**How to complete this task**
What lines below include the string "DGND"? Pick them out and copy them.

**Task inputs**
========================

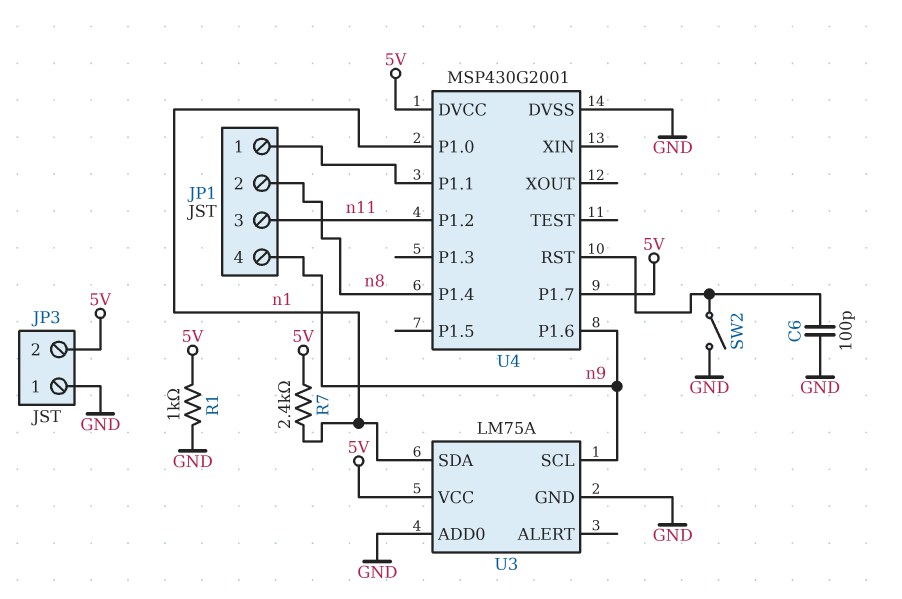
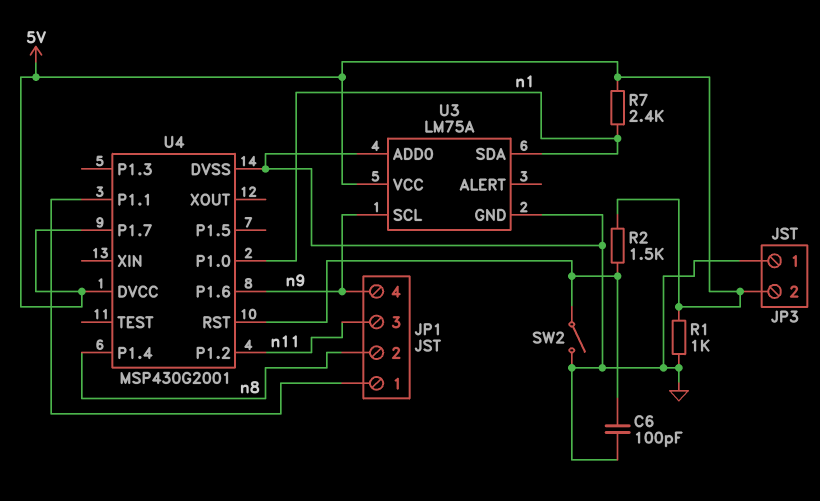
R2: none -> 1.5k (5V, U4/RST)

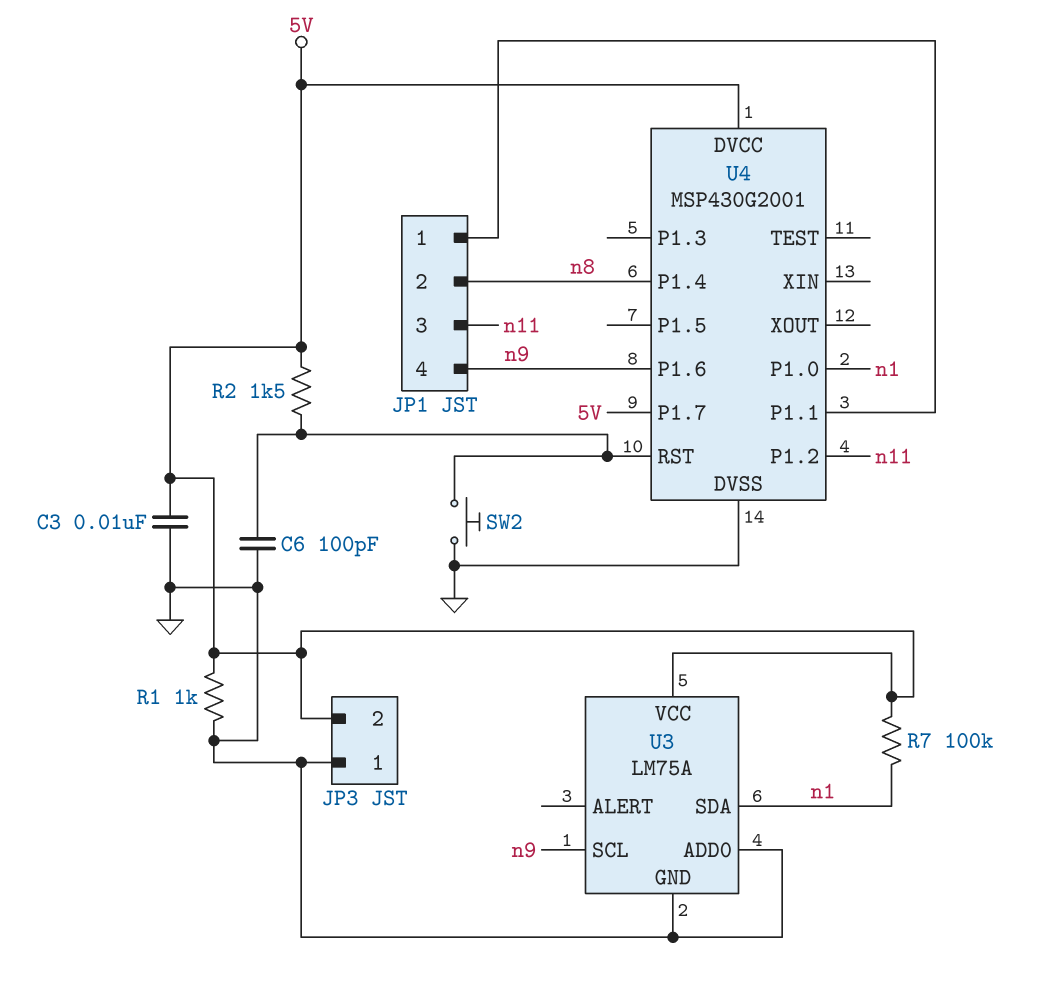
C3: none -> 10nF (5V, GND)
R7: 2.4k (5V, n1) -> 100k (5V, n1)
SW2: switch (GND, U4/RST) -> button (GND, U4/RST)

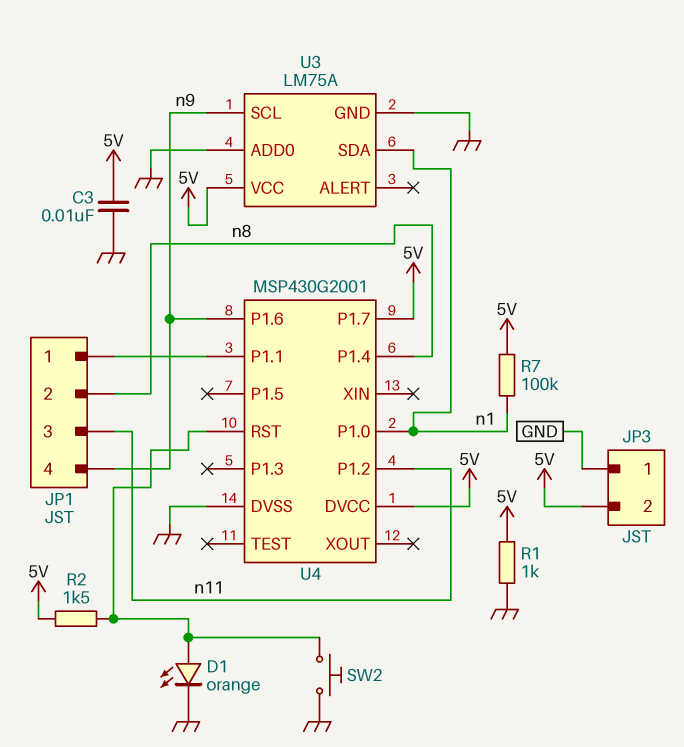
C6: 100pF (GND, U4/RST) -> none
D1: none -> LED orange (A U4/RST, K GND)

========================

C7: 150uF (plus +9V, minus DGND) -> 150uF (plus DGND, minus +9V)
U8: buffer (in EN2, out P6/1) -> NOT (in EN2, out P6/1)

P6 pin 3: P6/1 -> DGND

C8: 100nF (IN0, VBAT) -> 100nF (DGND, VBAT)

========================

**Solution for this task**
C7: 150uF (plus +9V, minus DGND) -> 150uF (plus DGND, minus +9V)
P6 pin 3: P6/1 -> DGND
C8: 100nF (IN0, VBAT) -> 100nF (DGND, VBAT)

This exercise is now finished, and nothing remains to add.